*BRIEF*. An exact, complete printout of the listing is wanted, minus its images.

══ INPUT DATA

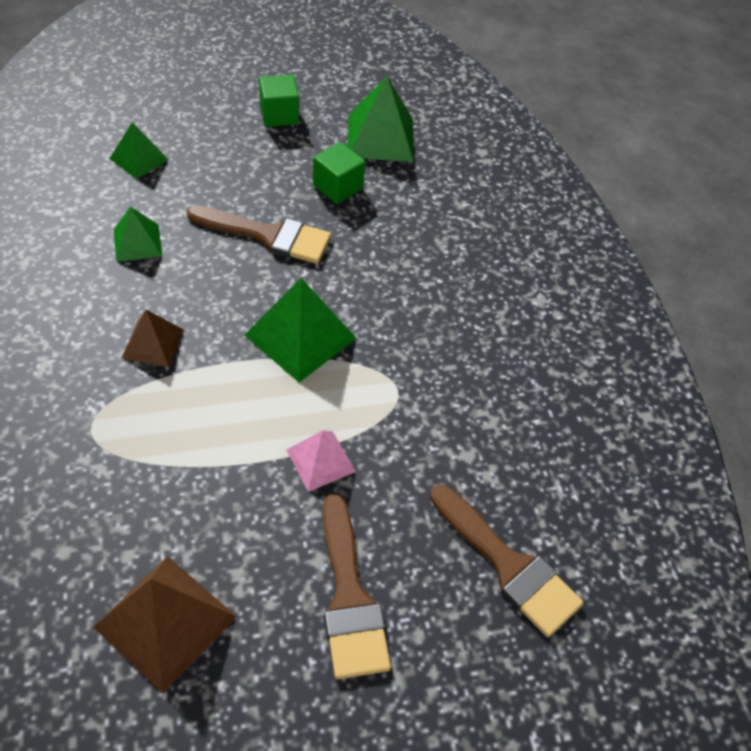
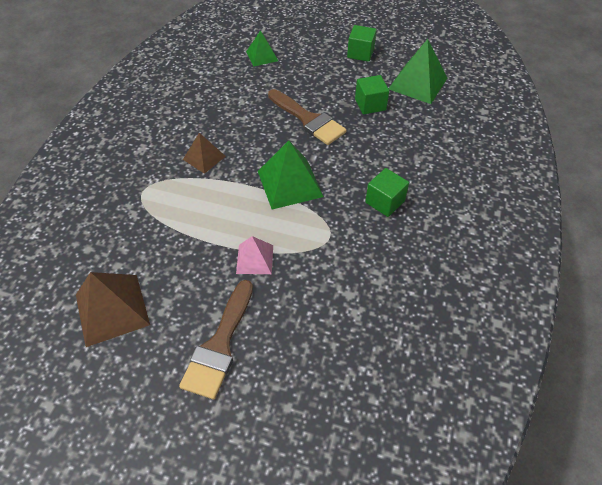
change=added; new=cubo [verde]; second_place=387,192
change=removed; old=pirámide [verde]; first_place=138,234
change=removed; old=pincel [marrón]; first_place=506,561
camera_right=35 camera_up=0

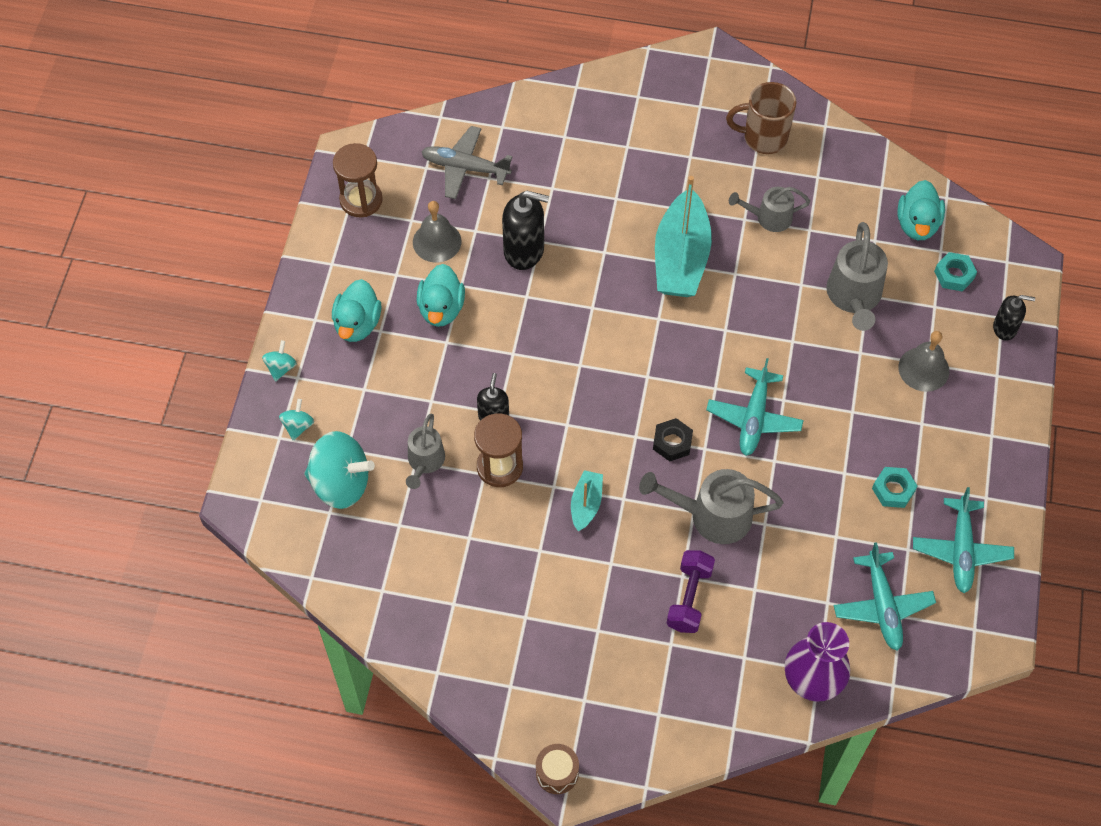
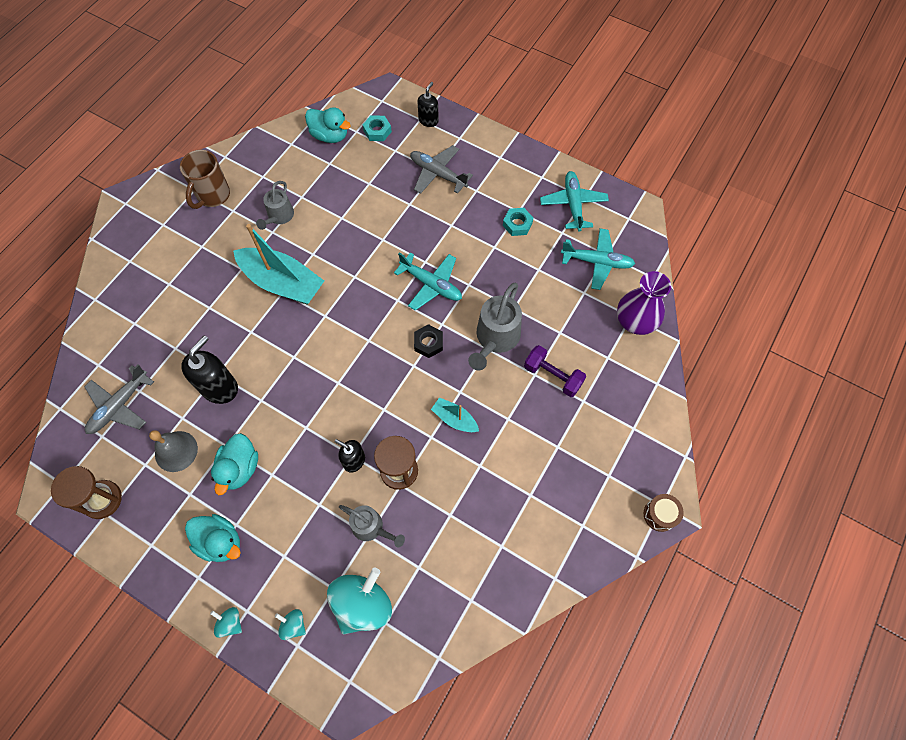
change=turned; old=pato [turquesa]; first_place=441,295; second_place=234,464; degrees=75
change=replaced; old=campana [gris]; new=avión [gris]; first_place=923,361; second_place=441,169
change=turned; old=avión [turquesa]; first_place=963,540; second_place=574,201; degrees=-120
change=removed; old=regadera [gris]; first_place=857,276
camera_right=-70 camera_up=5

════

*ANSWER TO THIS PROBLEM*.
change=added; new=cubo [verde]; second_place=387,192
change=removed; old=pirámide [verde]; first_place=138,234
change=removed; old=pincel [marrón]; first_place=506,561
camera_right=35 camera_up=0

change=turned; old=pato [turquesa]; first_place=441,295; second_place=234,464; degrees=75
change=replaced; old=campana [gris]; new=avión [gris]; first_place=923,361; second_place=441,169
change=turned; old=avión [turquesa]; first_place=963,540; second_place=574,201; degrees=-120
change=removed; old=regadera [gris]; first_place=857,276
camera_right=-70 camera_up=5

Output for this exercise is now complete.